Source data

%%

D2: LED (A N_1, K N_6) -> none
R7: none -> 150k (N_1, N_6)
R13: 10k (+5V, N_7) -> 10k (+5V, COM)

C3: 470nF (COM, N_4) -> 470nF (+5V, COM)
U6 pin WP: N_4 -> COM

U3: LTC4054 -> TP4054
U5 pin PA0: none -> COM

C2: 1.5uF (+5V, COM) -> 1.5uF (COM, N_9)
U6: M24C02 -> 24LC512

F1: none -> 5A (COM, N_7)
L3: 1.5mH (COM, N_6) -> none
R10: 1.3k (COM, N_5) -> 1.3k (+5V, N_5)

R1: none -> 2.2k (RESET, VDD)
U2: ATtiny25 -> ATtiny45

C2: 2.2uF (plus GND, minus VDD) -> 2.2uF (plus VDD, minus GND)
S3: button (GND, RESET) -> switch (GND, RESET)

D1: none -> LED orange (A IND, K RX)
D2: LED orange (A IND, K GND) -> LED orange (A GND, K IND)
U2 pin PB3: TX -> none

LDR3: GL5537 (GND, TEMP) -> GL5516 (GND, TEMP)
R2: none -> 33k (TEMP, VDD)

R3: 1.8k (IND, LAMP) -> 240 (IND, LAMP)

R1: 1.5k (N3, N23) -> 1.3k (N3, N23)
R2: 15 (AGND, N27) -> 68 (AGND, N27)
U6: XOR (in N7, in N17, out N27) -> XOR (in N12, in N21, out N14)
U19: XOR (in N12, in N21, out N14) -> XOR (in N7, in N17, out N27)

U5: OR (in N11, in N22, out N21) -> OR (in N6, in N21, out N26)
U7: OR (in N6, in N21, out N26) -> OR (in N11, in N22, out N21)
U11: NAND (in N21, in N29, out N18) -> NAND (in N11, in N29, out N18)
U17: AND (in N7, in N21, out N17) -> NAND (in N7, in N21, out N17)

%%

WORK REQUEST:
With every line intact, print the records above again.

WRITTEN ANSWER:
D2: LED (A N_1, K N_6) -> none
R7: none -> 150k (N_1, N_6)
R13: 10k (+5V, N_7) -> 10k (+5V, COM)

C3: 470nF (COM, N_4) -> 470nF (+5V, COM)
U6 pin WP: N_4 -> COM

U3: LTC4054 -> TP4054
U5 pin PA0: none -> COM

C2: 1.5uF (+5V, COM) -> 1.5uF (COM, N_9)
U6: M24C02 -> 24LC512

F1: none -> 5A (COM, N_7)
L3: 1.5mH (COM, N_6) -> none
R10: 1.3k (COM, N_5) -> 1.3k (+5V, N_5)

R1: none -> 2.2k (RESET, VDD)
U2: ATtiny25 -> ATtiny45

C2: 2.2uF (plus GND, minus VDD) -> 2.2uF (plus VDD, minus GND)
S3: button (GND, RESET) -> switch (GND, RESET)

D1: none -> LED orange (A IND, K RX)
D2: LED orange (A IND, K GND) -> LED orange (A GND, K IND)
U2 pin PB3: TX -> none

LDR3: GL5537 (GND, TEMP) -> GL5516 (GND, TEMP)
R2: none -> 33k (TEMP, VDD)

R3: 1.8k (IND, LAMP) -> 240 (IND, LAMP)

R1: 1.5k (N3, N23) -> 1.3k (N3, N23)
R2: 15 (AGND, N27) -> 68 (AGND, N27)
U6: XOR (in N7, in N17, out N27) -> XOR (in N12, in N21, out N14)
U19: XOR (in N12, in N21, out N14) -> XOR (in N7, in N17, out N27)

U5: OR (in N11, in N22, out N21) -> OR (in N6, in N21, out N26)
U7: OR (in N6, in N21, out N26) -> OR (in N11, in N22, out N21)
U11: NAND (in N21, in N29, out N18) -> NAND (in N11, in N29, out N18)
U17: AND (in N7, in N21, out N17) -> NAND (in N7, in N21, out N17)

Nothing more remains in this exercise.